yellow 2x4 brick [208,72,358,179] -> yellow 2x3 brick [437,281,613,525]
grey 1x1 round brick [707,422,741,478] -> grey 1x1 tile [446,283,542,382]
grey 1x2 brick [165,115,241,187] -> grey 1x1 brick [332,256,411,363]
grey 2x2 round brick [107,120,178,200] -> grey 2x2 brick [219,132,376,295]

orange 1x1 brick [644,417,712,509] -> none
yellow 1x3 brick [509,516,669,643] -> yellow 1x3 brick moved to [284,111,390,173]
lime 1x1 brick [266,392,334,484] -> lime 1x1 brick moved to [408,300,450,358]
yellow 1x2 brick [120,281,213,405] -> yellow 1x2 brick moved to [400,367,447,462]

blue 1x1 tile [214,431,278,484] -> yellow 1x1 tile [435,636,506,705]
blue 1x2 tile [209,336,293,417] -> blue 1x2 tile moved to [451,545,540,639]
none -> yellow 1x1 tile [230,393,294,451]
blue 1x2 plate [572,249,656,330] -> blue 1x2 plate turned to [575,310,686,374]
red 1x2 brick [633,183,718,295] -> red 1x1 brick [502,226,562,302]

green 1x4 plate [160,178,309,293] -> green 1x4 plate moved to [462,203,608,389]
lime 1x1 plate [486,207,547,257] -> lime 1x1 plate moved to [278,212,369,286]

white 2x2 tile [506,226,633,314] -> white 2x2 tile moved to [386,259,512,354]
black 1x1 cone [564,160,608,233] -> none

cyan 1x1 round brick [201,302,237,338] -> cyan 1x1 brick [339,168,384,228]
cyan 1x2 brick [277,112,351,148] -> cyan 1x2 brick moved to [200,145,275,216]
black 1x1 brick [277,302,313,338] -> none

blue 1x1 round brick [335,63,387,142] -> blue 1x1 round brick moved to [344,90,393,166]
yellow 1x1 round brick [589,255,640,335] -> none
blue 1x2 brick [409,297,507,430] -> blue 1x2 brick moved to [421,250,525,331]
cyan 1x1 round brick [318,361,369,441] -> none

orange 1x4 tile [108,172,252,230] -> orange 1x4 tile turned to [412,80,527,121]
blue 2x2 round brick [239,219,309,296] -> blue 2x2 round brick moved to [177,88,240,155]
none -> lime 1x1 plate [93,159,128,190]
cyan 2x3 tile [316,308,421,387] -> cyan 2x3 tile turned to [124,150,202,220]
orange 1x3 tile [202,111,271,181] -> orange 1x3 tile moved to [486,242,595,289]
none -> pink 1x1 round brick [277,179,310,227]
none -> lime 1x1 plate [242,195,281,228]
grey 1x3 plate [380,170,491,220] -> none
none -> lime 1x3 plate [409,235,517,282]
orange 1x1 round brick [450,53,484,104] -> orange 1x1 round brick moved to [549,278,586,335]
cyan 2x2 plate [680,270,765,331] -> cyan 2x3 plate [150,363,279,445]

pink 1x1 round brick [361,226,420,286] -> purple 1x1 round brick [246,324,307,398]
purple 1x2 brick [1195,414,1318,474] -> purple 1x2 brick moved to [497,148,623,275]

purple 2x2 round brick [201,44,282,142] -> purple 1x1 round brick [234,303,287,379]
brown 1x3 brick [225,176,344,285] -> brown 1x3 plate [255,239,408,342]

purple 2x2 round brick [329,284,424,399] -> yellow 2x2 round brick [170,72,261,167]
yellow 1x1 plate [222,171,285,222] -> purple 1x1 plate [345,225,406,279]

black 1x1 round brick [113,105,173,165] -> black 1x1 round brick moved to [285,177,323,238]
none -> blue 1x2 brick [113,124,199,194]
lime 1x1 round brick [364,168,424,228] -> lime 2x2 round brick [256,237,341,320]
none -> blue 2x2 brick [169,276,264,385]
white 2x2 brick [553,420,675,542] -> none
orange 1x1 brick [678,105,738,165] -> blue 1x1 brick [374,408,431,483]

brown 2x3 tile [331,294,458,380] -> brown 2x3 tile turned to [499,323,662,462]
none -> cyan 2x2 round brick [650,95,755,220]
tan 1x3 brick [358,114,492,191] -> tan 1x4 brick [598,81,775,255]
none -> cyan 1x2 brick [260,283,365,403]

▶ **Exercise instructions**:
Please transcribe each entry exactly, keeping every word as it is.

▶ **Exercise result**:
yellow 2x4 brick [208,72,358,179] -> yellow 2x3 brick [437,281,613,525]
grey 1x1 round brick [707,422,741,478] -> grey 1x1 tile [446,283,542,382]
grey 1x2 brick [165,115,241,187] -> grey 1x1 brick [332,256,411,363]
grey 2x2 round brick [107,120,178,200] -> grey 2x2 brick [219,132,376,295]

orange 1x1 brick [644,417,712,509] -> none
yellow 1x3 brick [509,516,669,643] -> yellow 1x3 brick moved to [284,111,390,173]
lime 1x1 brick [266,392,334,484] -> lime 1x1 brick moved to [408,300,450,358]
yellow 1x2 brick [120,281,213,405] -> yellow 1x2 brick moved to [400,367,447,462]

blue 1x1 tile [214,431,278,484] -> yellow 1x1 tile [435,636,506,705]
blue 1x2 tile [209,336,293,417] -> blue 1x2 tile moved to [451,545,540,639]
none -> yellow 1x1 tile [230,393,294,451]
blue 1x2 plate [572,249,656,330] -> blue 1x2 plate turned to [575,310,686,374]
red 1x2 brick [633,183,718,295] -> red 1x1 brick [502,226,562,302]

green 1x4 plate [160,178,309,293] -> green 1x4 plate moved to [462,203,608,389]
lime 1x1 plate [486,207,547,257] -> lime 1x1 plate moved to [278,212,369,286]

white 2x2 tile [506,226,633,314] -> white 2x2 tile moved to [386,259,512,354]
black 1x1 cone [564,160,608,233] -> none

cyan 1x1 round brick [201,302,237,338] -> cyan 1x1 brick [339,168,384,228]
cyan 1x2 brick [277,112,351,148] -> cyan 1x2 brick moved to [200,145,275,216]
black 1x1 brick [277,302,313,338] -> none

blue 1x1 round brick [335,63,387,142] -> blue 1x1 round brick moved to [344,90,393,166]
yellow 1x1 round brick [589,255,640,335] -> none
blue 1x2 brick [409,297,507,430] -> blue 1x2 brick moved to [421,250,525,331]
cyan 1x1 round brick [318,361,369,441] -> none

orange 1x4 tile [108,172,252,230] -> orange 1x4 tile turned to [412,80,527,121]
blue 2x2 round brick [239,219,309,296] -> blue 2x2 round brick moved to [177,88,240,155]
none -> lime 1x1 plate [93,159,128,190]
cyan 2x3 tile [316,308,421,387] -> cyan 2x3 tile turned to [124,150,202,220]
orange 1x3 tile [202,111,271,181] -> orange 1x3 tile moved to [486,242,595,289]
none -> pink 1x1 round brick [277,179,310,227]
none -> lime 1x1 plate [242,195,281,228]
grey 1x3 plate [380,170,491,220] -> none
none -> lime 1x3 plate [409,235,517,282]
orange 1x1 round brick [450,53,484,104] -> orange 1x1 round brick moved to [549,278,586,335]
cyan 2x2 plate [680,270,765,331] -> cyan 2x3 plate [150,363,279,445]

pink 1x1 round brick [361,226,420,286] -> purple 1x1 round brick [246,324,307,398]
purple 1x2 brick [1195,414,1318,474] -> purple 1x2 brick moved to [497,148,623,275]

purple 2x2 round brick [201,44,282,142] -> purple 1x1 round brick [234,303,287,379]
brown 1x3 brick [225,176,344,285] -> brown 1x3 plate [255,239,408,342]

purple 2x2 round brick [329,284,424,399] -> yellow 2x2 round brick [170,72,261,167]
yellow 1x1 plate [222,171,285,222] -> purple 1x1 plate [345,225,406,279]

black 1x1 round brick [113,105,173,165] -> black 1x1 round brick moved to [285,177,323,238]
none -> blue 1x2 brick [113,124,199,194]
lime 1x1 round brick [364,168,424,228] -> lime 2x2 round brick [256,237,341,320]
none -> blue 2x2 brick [169,276,264,385]
white 2x2 brick [553,420,675,542] -> none
orange 1x1 brick [678,105,738,165] -> blue 1x1 brick [374,408,431,483]

brown 2x3 tile [331,294,458,380] -> brown 2x3 tile turned to [499,323,662,462]
none -> cyan 2x2 round brick [650,95,755,220]
tan 1x3 brick [358,114,492,191] -> tan 1x4 brick [598,81,775,255]
none -> cyan 1x2 brick [260,283,365,403]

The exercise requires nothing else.